---- DATA IN THIS EXERCISE

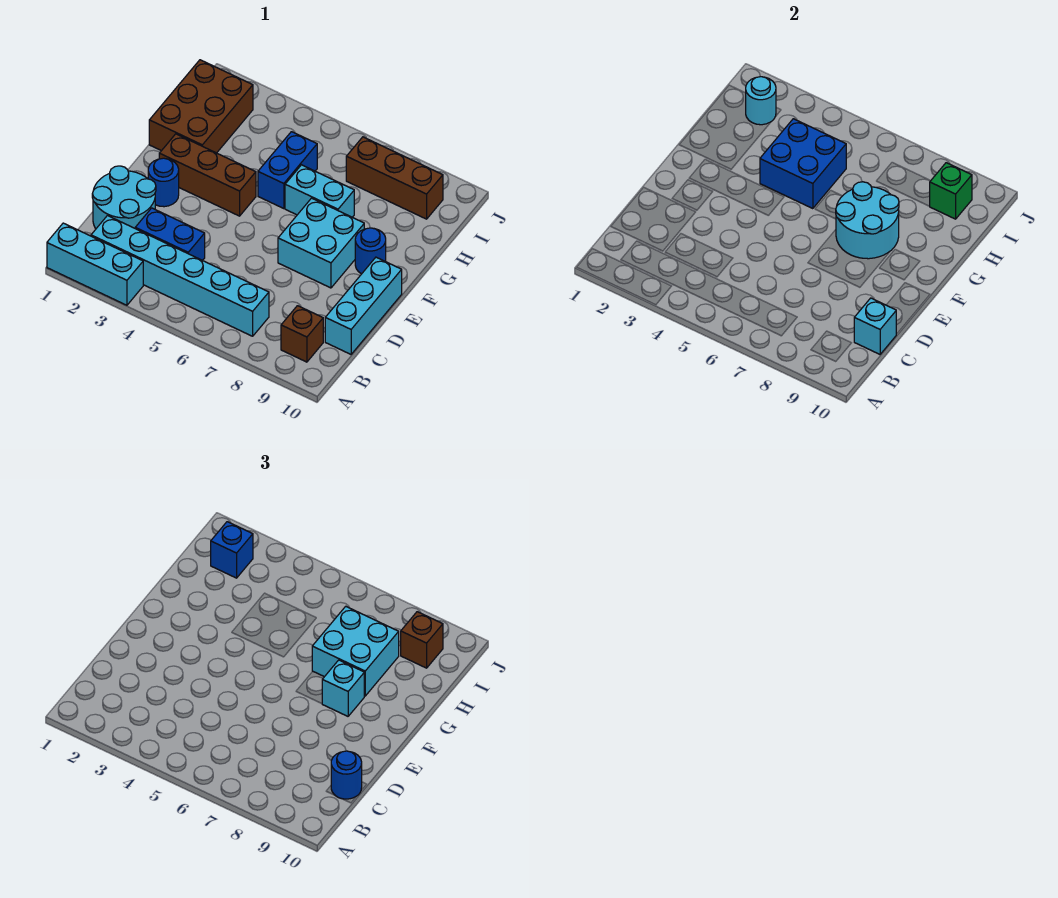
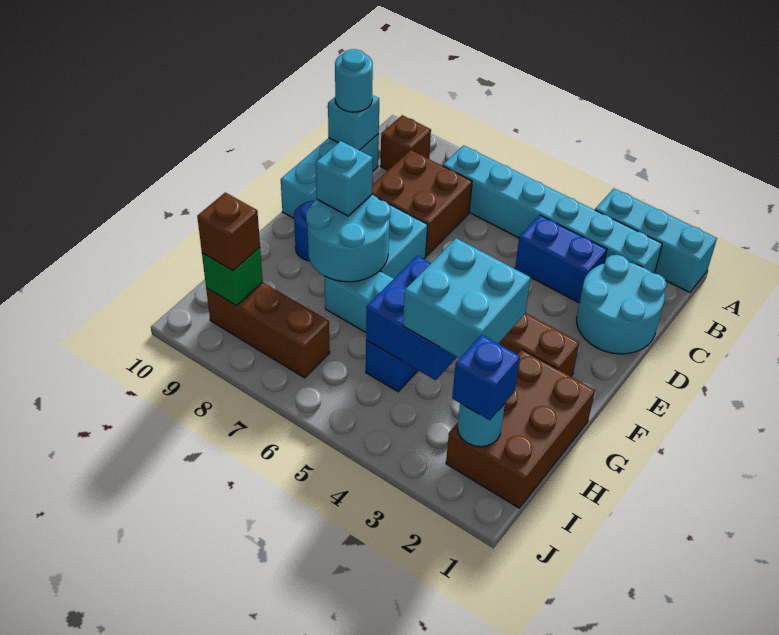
none -> brown brick C7:D8 level 1
blue round brick C10 level 3 -> cyan round brick C10 level 3
blue round brick E2 level 1 -> none
cyan brick G7:H8 level 3 -> cyan brick G3:H4 level 3

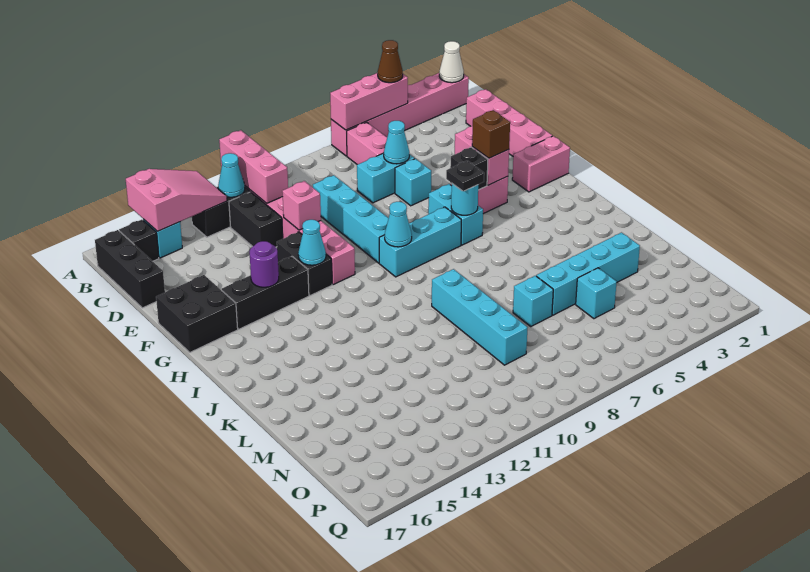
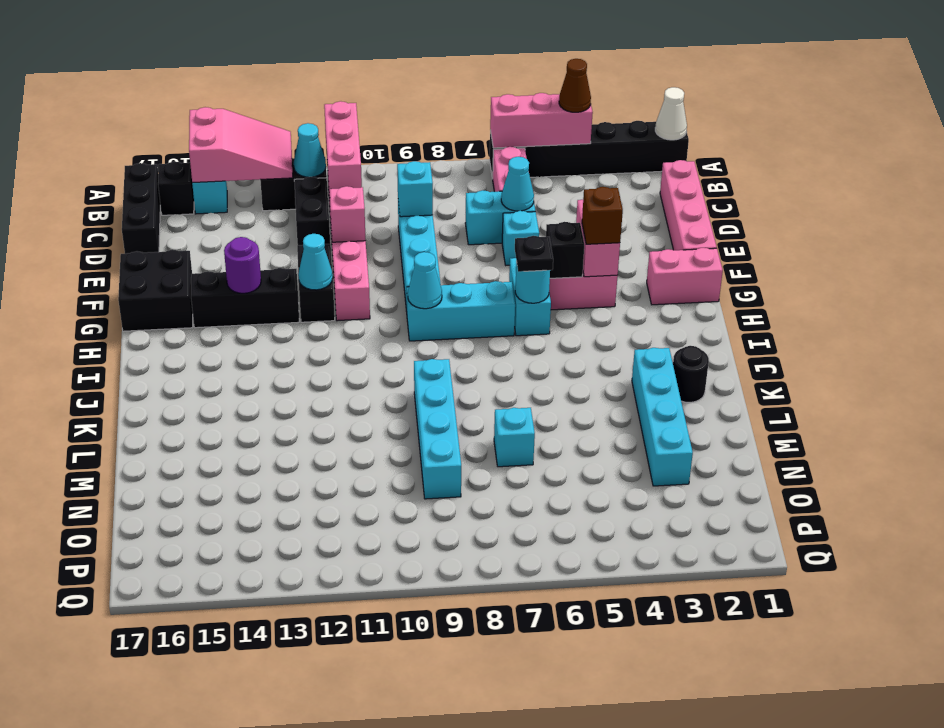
pink brick A1:A6 level 1 -> black brick A1:A6 level 1
none -> black round brick K2 level 1
cyan brick M3:M6 level 1 -> cyan brick K3:N3 level 1
cyan brick N5 level 1 -> cyan brick D9 level 2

--------

# YOUR OBJECTIVE:
From the line that contains "cyan brick G7:H8" to the end of the material above, output every line exactly, both ends included, but leave out any pictures.

# EXERCISE RESPONSE:
cyan brick G7:H8 level 3 -> cyan brick G3:H4 level 3

pink brick A1:A6 level 1 -> black brick A1:A6 level 1
none -> black round brick K2 level 1
cyan brick M3:M6 level 1 -> cyan brick K3:N3 level 1
cyan brick N5 level 1 -> cyan brick D9 level 2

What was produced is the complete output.